## THE DATA
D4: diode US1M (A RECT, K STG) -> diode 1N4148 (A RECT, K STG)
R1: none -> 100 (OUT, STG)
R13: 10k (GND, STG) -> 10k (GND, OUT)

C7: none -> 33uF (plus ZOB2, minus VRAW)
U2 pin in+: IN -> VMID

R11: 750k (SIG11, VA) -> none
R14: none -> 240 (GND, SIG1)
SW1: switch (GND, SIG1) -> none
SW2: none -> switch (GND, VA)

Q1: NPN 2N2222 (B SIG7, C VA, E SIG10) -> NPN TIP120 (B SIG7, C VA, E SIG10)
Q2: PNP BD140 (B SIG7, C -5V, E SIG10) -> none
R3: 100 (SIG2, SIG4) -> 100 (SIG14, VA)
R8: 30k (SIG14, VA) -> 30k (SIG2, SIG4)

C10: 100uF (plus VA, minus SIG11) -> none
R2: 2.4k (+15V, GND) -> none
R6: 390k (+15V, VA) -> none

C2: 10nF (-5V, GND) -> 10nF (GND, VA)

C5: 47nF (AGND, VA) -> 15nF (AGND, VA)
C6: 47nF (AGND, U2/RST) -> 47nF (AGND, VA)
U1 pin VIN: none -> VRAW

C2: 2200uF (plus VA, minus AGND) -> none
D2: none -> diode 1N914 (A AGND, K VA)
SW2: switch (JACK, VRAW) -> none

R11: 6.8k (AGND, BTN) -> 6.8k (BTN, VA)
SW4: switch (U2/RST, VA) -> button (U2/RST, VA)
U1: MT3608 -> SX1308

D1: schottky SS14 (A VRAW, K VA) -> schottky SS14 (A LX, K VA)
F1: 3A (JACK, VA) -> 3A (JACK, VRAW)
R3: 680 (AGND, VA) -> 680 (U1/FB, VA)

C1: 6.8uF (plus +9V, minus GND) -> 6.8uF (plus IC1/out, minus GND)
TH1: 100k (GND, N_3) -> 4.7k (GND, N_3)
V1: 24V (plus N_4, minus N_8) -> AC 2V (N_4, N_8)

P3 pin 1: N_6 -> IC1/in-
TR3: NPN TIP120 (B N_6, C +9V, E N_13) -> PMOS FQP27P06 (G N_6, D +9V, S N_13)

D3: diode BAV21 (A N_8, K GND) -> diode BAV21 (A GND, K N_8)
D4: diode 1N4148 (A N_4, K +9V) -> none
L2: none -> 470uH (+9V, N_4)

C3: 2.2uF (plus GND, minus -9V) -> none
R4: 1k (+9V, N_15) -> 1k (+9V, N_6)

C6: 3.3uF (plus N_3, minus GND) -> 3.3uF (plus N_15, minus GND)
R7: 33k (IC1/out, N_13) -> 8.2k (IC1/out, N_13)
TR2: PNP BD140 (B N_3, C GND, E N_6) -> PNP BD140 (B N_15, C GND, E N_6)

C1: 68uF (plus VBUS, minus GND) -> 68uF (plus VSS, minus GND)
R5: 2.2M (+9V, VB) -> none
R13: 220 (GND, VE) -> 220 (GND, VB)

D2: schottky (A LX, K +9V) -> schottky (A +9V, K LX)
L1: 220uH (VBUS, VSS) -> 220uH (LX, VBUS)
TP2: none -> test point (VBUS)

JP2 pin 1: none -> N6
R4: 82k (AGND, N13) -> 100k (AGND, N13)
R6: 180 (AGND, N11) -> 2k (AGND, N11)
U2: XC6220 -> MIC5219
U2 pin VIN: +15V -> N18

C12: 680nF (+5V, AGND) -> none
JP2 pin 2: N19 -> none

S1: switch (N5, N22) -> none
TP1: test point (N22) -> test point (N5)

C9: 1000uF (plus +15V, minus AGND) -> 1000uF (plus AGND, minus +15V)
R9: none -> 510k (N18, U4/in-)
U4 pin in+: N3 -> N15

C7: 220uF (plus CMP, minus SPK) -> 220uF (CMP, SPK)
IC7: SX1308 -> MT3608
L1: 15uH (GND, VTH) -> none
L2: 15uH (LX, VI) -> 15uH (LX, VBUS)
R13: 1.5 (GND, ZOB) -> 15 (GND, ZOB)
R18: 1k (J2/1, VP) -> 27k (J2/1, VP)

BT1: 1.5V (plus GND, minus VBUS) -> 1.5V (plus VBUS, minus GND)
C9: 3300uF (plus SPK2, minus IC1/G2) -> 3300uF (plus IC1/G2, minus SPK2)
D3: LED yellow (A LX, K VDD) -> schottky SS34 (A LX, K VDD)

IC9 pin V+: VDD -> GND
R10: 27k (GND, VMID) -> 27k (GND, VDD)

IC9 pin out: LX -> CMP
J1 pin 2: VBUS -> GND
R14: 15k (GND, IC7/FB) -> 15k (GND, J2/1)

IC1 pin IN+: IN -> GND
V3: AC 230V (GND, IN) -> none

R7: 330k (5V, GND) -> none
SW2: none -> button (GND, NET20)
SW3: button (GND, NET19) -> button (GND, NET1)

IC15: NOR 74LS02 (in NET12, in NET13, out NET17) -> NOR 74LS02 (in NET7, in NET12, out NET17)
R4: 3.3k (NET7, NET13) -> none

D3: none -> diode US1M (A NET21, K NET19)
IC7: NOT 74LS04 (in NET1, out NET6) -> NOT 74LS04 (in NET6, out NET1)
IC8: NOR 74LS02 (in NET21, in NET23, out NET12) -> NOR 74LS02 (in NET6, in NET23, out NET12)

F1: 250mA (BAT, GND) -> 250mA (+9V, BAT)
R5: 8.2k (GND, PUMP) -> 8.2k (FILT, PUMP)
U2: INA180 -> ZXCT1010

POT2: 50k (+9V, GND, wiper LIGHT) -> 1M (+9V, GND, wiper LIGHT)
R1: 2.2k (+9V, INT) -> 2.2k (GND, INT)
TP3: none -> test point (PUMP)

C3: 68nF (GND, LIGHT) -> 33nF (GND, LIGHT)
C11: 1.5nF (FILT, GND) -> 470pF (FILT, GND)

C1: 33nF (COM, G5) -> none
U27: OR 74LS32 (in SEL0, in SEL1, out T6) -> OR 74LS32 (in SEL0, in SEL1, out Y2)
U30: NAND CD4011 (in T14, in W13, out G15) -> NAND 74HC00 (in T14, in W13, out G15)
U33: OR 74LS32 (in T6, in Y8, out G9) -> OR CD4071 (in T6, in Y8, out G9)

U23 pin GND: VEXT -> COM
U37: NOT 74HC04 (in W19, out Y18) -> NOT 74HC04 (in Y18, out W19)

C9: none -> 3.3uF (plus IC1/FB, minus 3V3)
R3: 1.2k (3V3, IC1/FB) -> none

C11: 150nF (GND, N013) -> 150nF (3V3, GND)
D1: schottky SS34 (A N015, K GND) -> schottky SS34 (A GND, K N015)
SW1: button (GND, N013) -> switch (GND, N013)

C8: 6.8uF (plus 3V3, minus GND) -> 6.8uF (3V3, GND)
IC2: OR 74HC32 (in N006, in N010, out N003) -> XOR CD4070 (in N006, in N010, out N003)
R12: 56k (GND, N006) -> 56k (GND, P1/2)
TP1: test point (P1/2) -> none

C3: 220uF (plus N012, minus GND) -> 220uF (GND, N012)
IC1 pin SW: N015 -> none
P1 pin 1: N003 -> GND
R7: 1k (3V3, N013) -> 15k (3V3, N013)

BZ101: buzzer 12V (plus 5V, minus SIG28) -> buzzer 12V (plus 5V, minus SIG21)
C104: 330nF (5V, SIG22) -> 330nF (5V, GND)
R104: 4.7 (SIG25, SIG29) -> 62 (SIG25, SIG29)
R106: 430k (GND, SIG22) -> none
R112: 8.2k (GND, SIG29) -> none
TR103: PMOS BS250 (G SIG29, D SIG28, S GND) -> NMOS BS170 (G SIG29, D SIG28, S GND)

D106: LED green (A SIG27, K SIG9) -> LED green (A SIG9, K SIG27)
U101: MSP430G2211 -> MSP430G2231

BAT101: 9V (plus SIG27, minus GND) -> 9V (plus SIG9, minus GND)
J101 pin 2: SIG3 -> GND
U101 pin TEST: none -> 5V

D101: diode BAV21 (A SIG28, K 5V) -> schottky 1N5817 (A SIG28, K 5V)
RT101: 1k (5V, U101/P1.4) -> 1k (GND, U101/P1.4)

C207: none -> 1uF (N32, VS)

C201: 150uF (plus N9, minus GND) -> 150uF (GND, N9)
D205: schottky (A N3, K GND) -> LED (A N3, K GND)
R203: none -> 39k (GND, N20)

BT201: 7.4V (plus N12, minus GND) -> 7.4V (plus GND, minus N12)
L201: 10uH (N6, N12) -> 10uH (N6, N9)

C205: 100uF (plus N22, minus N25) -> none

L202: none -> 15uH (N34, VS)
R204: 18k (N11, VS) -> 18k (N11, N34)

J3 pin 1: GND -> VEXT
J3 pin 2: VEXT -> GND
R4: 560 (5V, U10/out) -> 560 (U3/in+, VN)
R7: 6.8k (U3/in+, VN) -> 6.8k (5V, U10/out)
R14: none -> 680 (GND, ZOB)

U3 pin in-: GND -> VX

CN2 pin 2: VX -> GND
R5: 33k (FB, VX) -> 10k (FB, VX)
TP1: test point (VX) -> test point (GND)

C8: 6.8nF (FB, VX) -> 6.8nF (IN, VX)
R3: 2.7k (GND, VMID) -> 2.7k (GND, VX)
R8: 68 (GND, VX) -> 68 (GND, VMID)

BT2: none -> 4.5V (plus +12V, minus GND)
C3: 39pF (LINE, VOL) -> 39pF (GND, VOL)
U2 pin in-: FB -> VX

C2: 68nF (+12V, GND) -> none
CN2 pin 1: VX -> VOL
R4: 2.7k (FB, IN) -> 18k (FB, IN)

## PROBLEM REQUIREMENTS
Give the exact lines, and only those, from the line containing "L201: 10uH (N6, N12) -> 10uH (N6, N9)" through the line containing "R3: 2.7k (GND, VMID) -> 2.7k (GND, VX)" in the entries above.

## FINISHED EXERCISE
L201: 10uH (N6, N12) -> 10uH (N6, N9)

C205: 100uF (plus N22, minus N25) -> none

L202: none -> 15uH (N34, VS)
R204: 18k (N11, VS) -> 18k (N11, N34)

J3 pin 1: GND -> VEXT
J3 pin 2: VEXT -> GND
R4: 560 (5V, U10/out) -> 560 (U3/in+, VN)
R7: 6.8k (U3/in+, VN) -> 6.8k (5V, U10/out)
R14: none -> 680 (GND, ZOB)

U3 pin in-: GND -> VX

CN2 pin 2: VX -> GND
R5: 33k (FB, VX) -> 10k (FB, VX)
TP1: test point (VX) -> test point (GND)

C8: 6.8nF (FB, VX) -> 6.8nF (IN, VX)
R3: 2.7k (GND, VMID) -> 2.7k (GND, VX)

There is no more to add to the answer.